Change detection data
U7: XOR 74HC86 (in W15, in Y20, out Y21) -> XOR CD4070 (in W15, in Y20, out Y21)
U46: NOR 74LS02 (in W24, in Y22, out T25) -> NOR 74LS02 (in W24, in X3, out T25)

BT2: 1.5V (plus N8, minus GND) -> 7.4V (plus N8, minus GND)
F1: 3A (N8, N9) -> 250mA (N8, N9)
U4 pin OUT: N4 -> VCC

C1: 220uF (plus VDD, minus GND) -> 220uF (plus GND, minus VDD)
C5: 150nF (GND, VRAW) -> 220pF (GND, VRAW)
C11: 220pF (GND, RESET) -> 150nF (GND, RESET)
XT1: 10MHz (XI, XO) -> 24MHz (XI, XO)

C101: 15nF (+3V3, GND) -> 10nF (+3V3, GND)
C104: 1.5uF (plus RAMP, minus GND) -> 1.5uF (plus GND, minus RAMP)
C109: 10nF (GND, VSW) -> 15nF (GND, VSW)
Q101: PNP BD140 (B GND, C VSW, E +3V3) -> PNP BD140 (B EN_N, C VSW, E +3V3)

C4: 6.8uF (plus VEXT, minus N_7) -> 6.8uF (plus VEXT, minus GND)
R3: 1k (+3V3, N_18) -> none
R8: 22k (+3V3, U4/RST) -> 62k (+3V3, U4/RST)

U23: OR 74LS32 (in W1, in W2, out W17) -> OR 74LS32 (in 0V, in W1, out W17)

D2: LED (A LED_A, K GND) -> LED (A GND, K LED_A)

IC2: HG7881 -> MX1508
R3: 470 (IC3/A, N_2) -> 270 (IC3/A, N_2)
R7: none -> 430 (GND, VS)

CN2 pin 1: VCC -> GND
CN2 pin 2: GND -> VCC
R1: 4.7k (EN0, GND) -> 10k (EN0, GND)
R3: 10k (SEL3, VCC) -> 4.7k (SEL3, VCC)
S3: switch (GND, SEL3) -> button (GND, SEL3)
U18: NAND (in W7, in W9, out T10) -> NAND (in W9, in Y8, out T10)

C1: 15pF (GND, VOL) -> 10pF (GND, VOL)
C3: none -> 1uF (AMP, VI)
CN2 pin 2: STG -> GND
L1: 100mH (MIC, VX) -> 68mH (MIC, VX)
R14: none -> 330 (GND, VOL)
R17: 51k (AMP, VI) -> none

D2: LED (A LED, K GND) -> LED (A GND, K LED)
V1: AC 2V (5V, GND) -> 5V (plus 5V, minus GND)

Exercise objective: Copy every line of the data above, beginning with the first and ending with the line that contains "U4 pin OUT: N4 -> VCC", and give nothing more.

Answer to the problem:
U7: XOR 74HC86 (in W15, in Y20, out Y21) -> XOR CD4070 (in W15, in Y20, out Y21)
U46: NOR 74LS02 (in W24, in Y22, out T25) -> NOR 74LS02 (in W24, in X3, out T25)

BT2: 1.5V (plus N8, minus GND) -> 7.4V (plus N8, minus GND)
F1: 3A (N8, N9) -> 250mA (N8, N9)
U4 pin OUT: N4 -> VCC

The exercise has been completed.